*** Opening of Exercise inputs ***
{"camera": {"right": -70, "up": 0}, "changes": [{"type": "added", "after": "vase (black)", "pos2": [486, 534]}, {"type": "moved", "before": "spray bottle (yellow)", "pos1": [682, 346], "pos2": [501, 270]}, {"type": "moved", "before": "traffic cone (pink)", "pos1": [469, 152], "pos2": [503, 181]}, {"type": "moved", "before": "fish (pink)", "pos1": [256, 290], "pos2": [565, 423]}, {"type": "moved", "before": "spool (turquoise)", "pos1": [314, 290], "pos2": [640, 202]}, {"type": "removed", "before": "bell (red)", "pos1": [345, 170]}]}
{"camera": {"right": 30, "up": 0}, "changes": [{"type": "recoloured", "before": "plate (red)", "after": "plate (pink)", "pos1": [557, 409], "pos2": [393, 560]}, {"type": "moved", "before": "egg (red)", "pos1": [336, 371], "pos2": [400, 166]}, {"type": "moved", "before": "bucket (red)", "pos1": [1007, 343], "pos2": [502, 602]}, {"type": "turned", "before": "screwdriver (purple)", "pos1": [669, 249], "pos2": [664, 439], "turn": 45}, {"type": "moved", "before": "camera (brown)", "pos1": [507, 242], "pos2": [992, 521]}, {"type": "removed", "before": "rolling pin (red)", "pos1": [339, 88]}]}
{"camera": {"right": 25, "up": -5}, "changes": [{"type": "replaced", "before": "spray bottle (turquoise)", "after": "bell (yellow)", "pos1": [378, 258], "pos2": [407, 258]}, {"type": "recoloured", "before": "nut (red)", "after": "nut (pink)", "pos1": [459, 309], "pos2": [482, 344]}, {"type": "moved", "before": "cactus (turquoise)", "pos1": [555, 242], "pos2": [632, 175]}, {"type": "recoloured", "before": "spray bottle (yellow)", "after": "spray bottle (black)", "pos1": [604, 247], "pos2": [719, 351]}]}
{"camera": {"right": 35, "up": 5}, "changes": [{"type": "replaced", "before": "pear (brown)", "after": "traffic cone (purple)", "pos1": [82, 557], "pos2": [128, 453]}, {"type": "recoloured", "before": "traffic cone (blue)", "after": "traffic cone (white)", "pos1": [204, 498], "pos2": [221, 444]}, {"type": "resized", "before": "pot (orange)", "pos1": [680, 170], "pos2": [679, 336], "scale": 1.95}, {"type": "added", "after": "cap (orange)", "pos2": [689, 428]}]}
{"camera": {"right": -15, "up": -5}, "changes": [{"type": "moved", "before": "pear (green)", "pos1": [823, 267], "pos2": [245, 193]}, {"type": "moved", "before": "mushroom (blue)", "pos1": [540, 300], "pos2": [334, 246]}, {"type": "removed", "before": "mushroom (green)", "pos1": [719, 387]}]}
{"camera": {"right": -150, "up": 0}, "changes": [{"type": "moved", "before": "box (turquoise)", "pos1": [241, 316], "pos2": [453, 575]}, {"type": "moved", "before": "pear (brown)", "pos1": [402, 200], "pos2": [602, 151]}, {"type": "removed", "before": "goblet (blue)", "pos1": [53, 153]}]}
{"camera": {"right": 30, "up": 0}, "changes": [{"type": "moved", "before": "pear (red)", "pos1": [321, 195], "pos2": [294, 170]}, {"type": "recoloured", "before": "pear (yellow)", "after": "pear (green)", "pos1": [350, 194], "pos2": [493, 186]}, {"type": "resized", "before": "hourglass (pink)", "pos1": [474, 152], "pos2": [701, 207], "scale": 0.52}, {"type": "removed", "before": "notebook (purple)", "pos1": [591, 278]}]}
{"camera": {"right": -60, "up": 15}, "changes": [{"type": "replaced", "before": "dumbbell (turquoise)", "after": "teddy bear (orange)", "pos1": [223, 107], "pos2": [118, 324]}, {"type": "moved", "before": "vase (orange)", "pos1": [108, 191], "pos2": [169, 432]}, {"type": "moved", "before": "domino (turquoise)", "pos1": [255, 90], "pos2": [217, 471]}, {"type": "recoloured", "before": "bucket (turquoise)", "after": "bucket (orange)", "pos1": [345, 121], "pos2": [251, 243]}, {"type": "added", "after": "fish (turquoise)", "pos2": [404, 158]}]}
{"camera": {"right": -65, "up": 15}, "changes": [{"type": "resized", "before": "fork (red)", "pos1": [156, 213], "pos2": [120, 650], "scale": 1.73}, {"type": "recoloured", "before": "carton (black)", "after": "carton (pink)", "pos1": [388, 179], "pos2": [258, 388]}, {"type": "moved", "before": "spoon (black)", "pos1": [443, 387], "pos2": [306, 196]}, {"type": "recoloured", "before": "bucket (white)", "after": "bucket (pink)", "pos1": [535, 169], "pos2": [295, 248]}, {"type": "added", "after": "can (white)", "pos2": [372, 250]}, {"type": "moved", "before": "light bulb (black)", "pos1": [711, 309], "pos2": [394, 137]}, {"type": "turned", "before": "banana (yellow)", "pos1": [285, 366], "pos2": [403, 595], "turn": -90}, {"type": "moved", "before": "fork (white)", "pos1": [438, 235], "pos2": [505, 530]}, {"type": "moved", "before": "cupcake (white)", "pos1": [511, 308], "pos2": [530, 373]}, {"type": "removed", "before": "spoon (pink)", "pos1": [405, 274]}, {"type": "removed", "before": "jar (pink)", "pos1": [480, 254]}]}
*** Close of Exercise inputs ***
Work required :: Copy out the full set of records precisely, leaving nothing out.

Your solution ::
{"camera": {"right": -70, "up": 0}, "changes": [{"type": "added", "after": "vase (black)", "pos2": [486, 534]}, {"type": "moved", "before": "spray bottle (yellow)", "pos1": [682, 346], "pos2": [501, 270]}, {"type": "moved", "before": "traffic cone (pink)", "pos1": [469, 152], "pos2": [503, 181]}, {"type": "moved", "before": "fish (pink)", "pos1": [256, 290], "pos2": [565, 423]}, {"type": "moved", "before": "spool (turquoise)", "pos1": [314, 290], "pos2": [640, 202]}, {"type": "removed", "before": "bell (red)", "pos1": [345, 170]}]}
{"camera": {"right": 30, "up": 0}, "changes": [{"type": "recoloured", "before": "plate (red)", "after": "plate (pink)", "pos1": [557, 409], "pos2": [393, 560]}, {"type": "moved", "before": "egg (red)", "pos1": [336, 371], "pos2": [400, 166]}, {"type": "moved", "before": "bucket (red)", "pos1": [1007, 343], "pos2": [502, 602]}, {"type": "turned", "before": "screwdriver (purple)", "pos1": [669, 249], "pos2": [664, 439], "turn": 45}, {"type": "moved", "before": "camera (brown)", "pos1": [507, 242], "pos2": [992, 521]}, {"type": "removed", "before": "rolling pin (red)", "pos1": [339, 88]}]}
{"camera": {"right": 25, "up": -5}, "changes": [{"type": "replaced", "before": "spray bottle (turquoise)", "after": "bell (yellow)", "pos1": [378, 258], "pos2": [407, 258]}, {"type": "recoloured", "before": "nut (red)", "after": "nut (pink)", "pos1": [459, 309], "pos2": [482, 344]}, {"type": "moved", "before": "cactus (turquoise)", "pos1": [555, 242], "pos2": [632, 175]}, {"type": "recoloured", "before": "spray bottle (yellow)", "after": "spray bottle (black)", "pos1": [604, 247], "pos2": [719, 351]}]}
{"camera": {"right": 35, "up": 5}, "changes": [{"type": "replaced", "before": "pear (brown)", "after": "traffic cone (purple)", "pos1": [82, 557], "pos2": [128, 453]}, {"type": "recoloured", "before": "traffic cone (blue)", "after": "traffic cone (white)", "pos1": [204, 498], "pos2": [221, 444]}, {"type": "resized", "before": "pot (orange)", "pos1": [680, 170], "pos2": [679, 336], "scale": 1.95}, {"type": "added", "after": "cap (orange)", "pos2": [689, 428]}]}
{"camera": {"right": -15, "up": -5}, "changes": [{"type": "moved", "before": "pear (green)", "pos1": [823, 267], "pos2": [245, 193]}, {"type": "moved", "before": "mushroom (blue)", "pos1": [540, 300], "pos2": [334, 246]}, {"type": "removed", "before": "mushroom (green)", "pos1": [719, 387]}]}
{"camera": {"right": -150, "up": 0}, "changes": [{"type": "moved", "before": "box (turquoise)", "pos1": [241, 316], "pos2": [453, 575]}, {"type": "moved", "before": "pear (brown)", "pos1": [402, 200], "pos2": [602, 151]}, {"type": "removed", "before": "goblet (blue)", "pos1": [53, 153]}]}
{"camera": {"right": 30, "up": 0}, "changes": [{"type": "moved", "before": "pear (red)", "pos1": [321, 195], "pos2": [294, 170]}, {"type": "recoloured", "before": "pear (yellow)", "after": "pear (green)", "pos1": [350, 194], "pos2": [493, 186]}, {"type": "resized", "before": "hourglass (pink)", "pos1": [474, 152], "pos2": [701, 207], "scale": 0.52}, {"type": "removed", "before": "notebook (purple)", "pos1": [591, 278]}]}
{"camera": {"right": -60, "up": 15}, "changes": [{"type": "replaced", "before": "dumbbell (turquoise)", "after": "teddy bear (orange)", "pos1": [223, 107], "pos2": [118, 324]}, {"type": "moved", "before": "vase (orange)", "pos1": [108, 191], "pos2": [169, 432]}, {"type": "moved", "before": "domino (turquoise)", "pos1": [255, 90], "pos2": [217, 471]}, {"type": "recoloured", "before": "bucket (turquoise)", "after": "bucket (orange)", "pos1": [345, 121], "pos2": [251, 243]}, {"type": "added", "after": "fish (turquoise)", "pos2": [404, 158]}]}
{"camera": {"right": -65, "up": 15}, "changes": [{"type": "resized", "before": "fork (red)", "pos1": [156, 213], "pos2": [120, 650], "scale": 1.73}, {"type": "recoloured", "before": "carton (black)", "after": "carton (pink)", "pos1": [388, 179], "pos2": [258, 388]}, {"type": "moved", "before": "spoon (black)", "pos1": [443, 387], "pos2": [306, 196]}, {"type": "recoloured", "before": "bucket (white)", "after": "bucket (pink)", "pos1": [535, 169], "pos2": [295, 248]}, {"type": "added", "after": "can (white)", "pos2": [372, 250]}, {"type": "moved", "before": "light bulb (black)", "pos1": [711, 309], "pos2": [394, 137]}, {"type": "turned", "before": "banana (yellow)", "pos1": [285, 366], "pos2": [403, 595], "turn": -90}, {"type": "moved", "before": "fork (white)", "pos1": [438, 235], "pos2": [505, 530]}, {"type": "moved", "before": "cupcake (white)", "pos1": [511, 308], "pos2": [530, 373]}, {"type": "removed", "before": "spoon (pink)", "pos1": [405, 274]}, {"type": "removed", "before": "jar (pink)", "pos1": [480, 254]}]}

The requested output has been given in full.